**Aim of the exercise:** Scan the entries below. List each line with "down".

**Information supplied:**
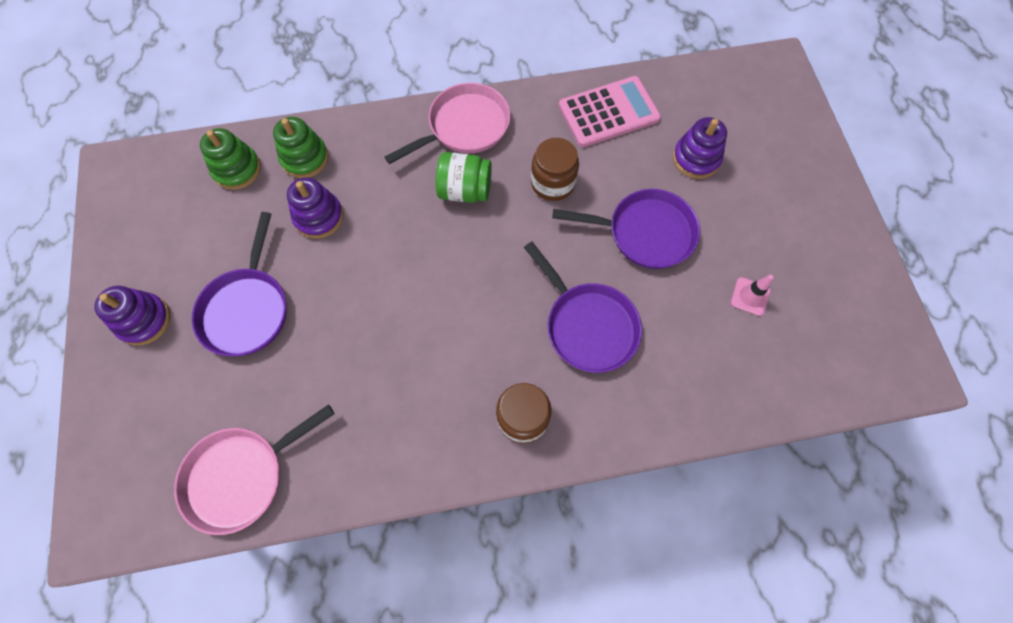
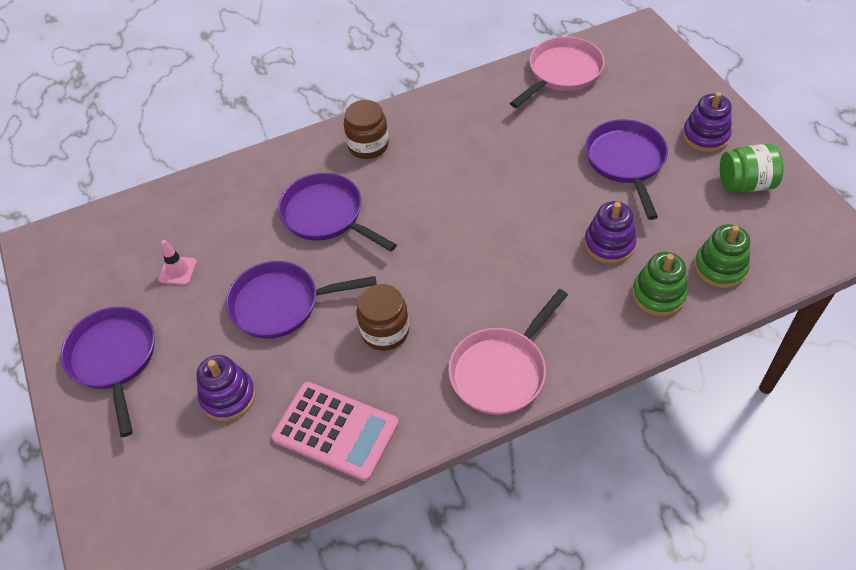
camera: 170 degrees right, 15 degrees down
(465, 190) = (475, 302): green jar -> green jar (745, 184)
(608, 112) = (336, 431): pink calculator -> pink calculator turned 120 degrees counterclockwise
(802, 216) = (114, 359): none -> purple pan

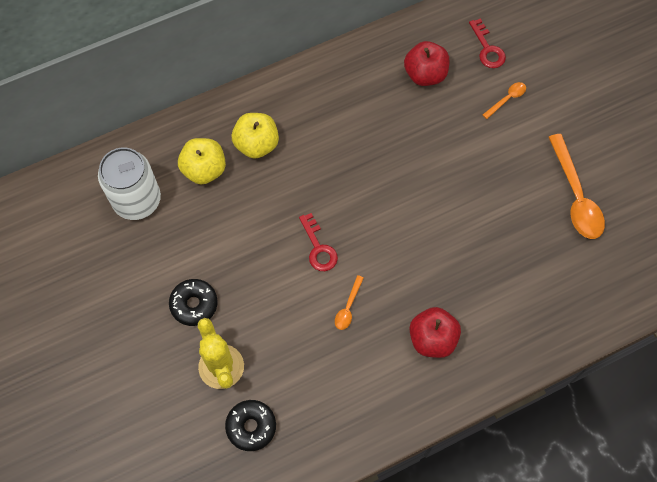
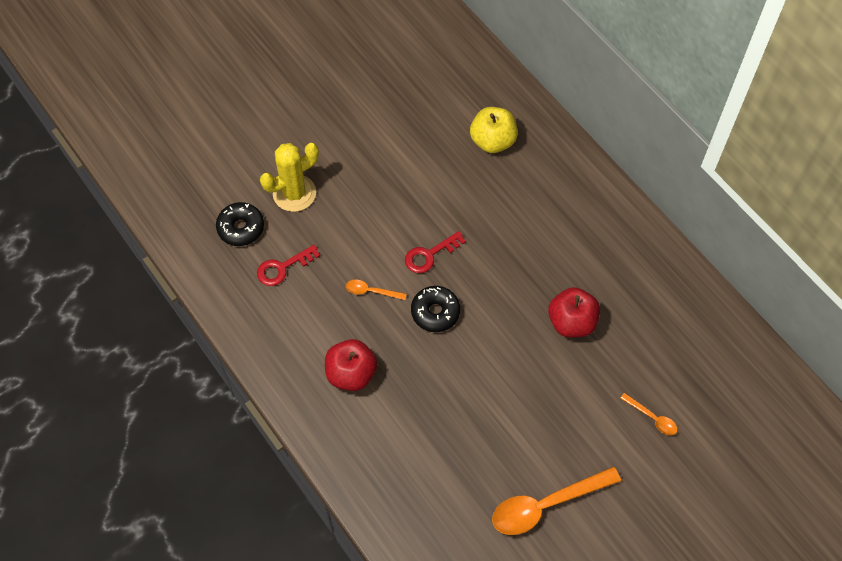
camera: 80 degrees right, 5 degrees down
(137, 200) = (447, 93): white can -> none
(194, 304) = (351, 160): black donut -> black donut (435, 312)
(256, 144) = (532, 181): yellow apple -> none
(425, 74) = (660, 327): red apple -> red apple (571, 322)
(487, 49) = (714, 390): red key -> red key (283, 268)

**Solution to this exercise:**
camera: 170 degrees right, 15 degrees down
camera: 80 degrees right, 5 degrees down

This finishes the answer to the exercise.